Challenge> Extract all of the entries and set them down verbatim.

Supplied data>

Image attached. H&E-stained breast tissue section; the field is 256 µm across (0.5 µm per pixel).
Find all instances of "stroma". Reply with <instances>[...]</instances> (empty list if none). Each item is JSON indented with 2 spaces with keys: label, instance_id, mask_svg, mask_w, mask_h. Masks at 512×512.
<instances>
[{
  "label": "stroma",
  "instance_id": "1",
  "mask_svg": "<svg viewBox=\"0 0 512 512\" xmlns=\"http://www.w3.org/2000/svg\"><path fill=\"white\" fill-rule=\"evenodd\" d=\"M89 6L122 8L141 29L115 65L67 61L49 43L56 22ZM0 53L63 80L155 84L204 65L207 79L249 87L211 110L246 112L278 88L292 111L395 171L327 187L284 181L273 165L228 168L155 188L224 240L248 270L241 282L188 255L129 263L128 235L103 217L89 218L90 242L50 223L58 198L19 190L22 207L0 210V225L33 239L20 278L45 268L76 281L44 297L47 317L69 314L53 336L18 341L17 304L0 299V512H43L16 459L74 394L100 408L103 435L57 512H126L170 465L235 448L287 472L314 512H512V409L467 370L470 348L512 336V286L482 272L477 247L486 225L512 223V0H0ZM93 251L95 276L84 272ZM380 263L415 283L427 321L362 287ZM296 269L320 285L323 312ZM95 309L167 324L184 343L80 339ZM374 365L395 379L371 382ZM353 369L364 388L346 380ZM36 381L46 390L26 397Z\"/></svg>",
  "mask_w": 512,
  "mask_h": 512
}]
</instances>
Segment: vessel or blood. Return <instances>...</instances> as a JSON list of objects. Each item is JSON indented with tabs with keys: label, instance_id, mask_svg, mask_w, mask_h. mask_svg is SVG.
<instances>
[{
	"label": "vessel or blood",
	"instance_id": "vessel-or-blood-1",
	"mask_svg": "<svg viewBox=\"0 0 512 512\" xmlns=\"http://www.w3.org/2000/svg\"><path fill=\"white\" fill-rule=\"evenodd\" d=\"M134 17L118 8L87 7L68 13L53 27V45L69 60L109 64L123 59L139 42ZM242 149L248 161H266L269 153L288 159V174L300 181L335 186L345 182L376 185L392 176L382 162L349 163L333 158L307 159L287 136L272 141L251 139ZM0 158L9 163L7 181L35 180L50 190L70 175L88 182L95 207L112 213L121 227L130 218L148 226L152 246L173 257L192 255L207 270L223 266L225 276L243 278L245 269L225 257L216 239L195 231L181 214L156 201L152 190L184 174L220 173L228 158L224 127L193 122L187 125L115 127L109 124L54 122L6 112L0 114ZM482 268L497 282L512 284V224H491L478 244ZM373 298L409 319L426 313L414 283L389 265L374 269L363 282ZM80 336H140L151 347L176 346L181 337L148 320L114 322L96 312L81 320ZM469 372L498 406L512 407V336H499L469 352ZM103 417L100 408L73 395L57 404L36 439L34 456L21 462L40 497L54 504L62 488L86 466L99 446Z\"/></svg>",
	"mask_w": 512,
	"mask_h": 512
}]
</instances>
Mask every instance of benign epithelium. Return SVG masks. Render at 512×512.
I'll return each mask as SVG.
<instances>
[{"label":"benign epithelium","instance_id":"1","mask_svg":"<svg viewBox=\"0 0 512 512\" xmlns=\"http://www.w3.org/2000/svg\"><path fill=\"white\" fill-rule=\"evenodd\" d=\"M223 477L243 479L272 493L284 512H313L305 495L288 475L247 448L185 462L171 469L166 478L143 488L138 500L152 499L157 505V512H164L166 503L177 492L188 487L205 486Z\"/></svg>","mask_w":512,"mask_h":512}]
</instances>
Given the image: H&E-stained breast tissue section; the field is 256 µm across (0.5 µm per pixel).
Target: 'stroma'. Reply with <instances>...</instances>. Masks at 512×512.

Task output>
Image attached. H&E-stained breast tissue section; the field is 256 µm across (0.5 µm per pixel).
Find all instances of "stroma". Reply with <instances>[...]</instances> (empty list if none). Each item is JSON indented with 2 spaces with keys: label, instance_id, mask_svg, mask_w, mask_h. Masks at 512×512.
<instances>
[{
  "label": "stroma",
  "instance_id": "1",
  "mask_svg": "<svg viewBox=\"0 0 512 512\" xmlns=\"http://www.w3.org/2000/svg\"><path fill=\"white\" fill-rule=\"evenodd\" d=\"M89 6L122 8L141 29L115 65L67 61L49 43L56 22ZM0 53L63 80L155 84L204 65L207 79L249 87L211 110L246 112L278 88L292 111L395 171L327 187L284 181L273 165L228 168L155 188L224 240L248 270L241 282L188 255L129 263L128 235L103 217L89 218L90 242L50 223L58 198L19 190L22 207L0 210V225L33 239L20 278L45 268L76 281L44 297L47 317L69 314L53 336L18 341L17 304L0 299V512H43L16 459L74 394L100 408L103 435L57 512H126L170 465L235 448L287 472L314 512H512V409L467 370L470 348L512 336V286L482 272L477 247L486 225L512 223V0H0ZM93 251L95 276L84 272ZM380 263L415 283L427 321L362 287ZM296 269L320 285L323 312ZM95 309L167 324L184 343L80 339ZM374 365L395 379L371 382ZM353 369L364 388L346 380ZM36 381L46 390L26 397Z\"/></svg>",
  "mask_w": 512,
  "mask_h": 512
}]
</instances>
Segment: vessel or blood. Return <instances>...</instances> as a JSON list of objects. Each item is JSON indented with tabs with keys: label, instance_id, mask_svg, mask_w, mask_h. mask_svg is SVG.
<instances>
[{
	"label": "vessel or blood",
	"instance_id": "vessel-or-blood-1",
	"mask_svg": "<svg viewBox=\"0 0 512 512\" xmlns=\"http://www.w3.org/2000/svg\"><path fill=\"white\" fill-rule=\"evenodd\" d=\"M134 17L118 8L87 7L68 13L53 27V45L69 60L109 64L123 59L139 42ZM242 149L248 161H266L269 153L288 159V174L300 181L335 186L345 182L376 185L392 176L382 162L349 163L333 158L307 159L287 136L272 141L251 139ZM0 158L9 163L7 181L35 180L50 190L70 175L88 182L95 207L112 213L121 227L130 218L148 226L152 246L173 257L192 255L207 270L223 266L225 276L243 278L245 269L225 257L216 239L195 231L181 214L156 201L152 190L184 174L220 173L228 158L224 127L193 122L187 125L115 127L109 124L54 122L6 112L0 114ZM482 268L497 282L512 284V224H491L478 244ZM373 298L409 319L426 313L414 283L389 265L374 269L363 282ZM80 336H140L151 347L176 346L181 337L148 320L114 322L96 312L81 320ZM469 372L498 406L512 407V336H499L469 352ZM103 417L100 408L73 395L57 404L36 439L34 456L21 462L40 497L54 504L62 488L86 466L99 446Z\"/></svg>",
	"mask_w": 512,
	"mask_h": 512
}]
</instances>
Mask every instance of benign epithelium. Return SVG masks. Render at 512×512.
I'll return each mask as SVG.
<instances>
[{"label":"benign epithelium","instance_id":"1","mask_svg":"<svg viewBox=\"0 0 512 512\" xmlns=\"http://www.w3.org/2000/svg\"><path fill=\"white\" fill-rule=\"evenodd\" d=\"M223 477L243 479L272 493L284 512H313L305 495L288 475L247 448L185 462L171 469L166 478L143 488L138 500L152 499L157 505V512H164L166 503L177 492L188 487L205 486Z\"/></svg>","mask_w":512,"mask_h":512}]
</instances>
Given the image: H&E-stained breast tissue section; the field is 256 µm across (0.5 µm per pixel).
Target: 'stroma'. Reply with <instances>...</instances>. Masks at 512×512.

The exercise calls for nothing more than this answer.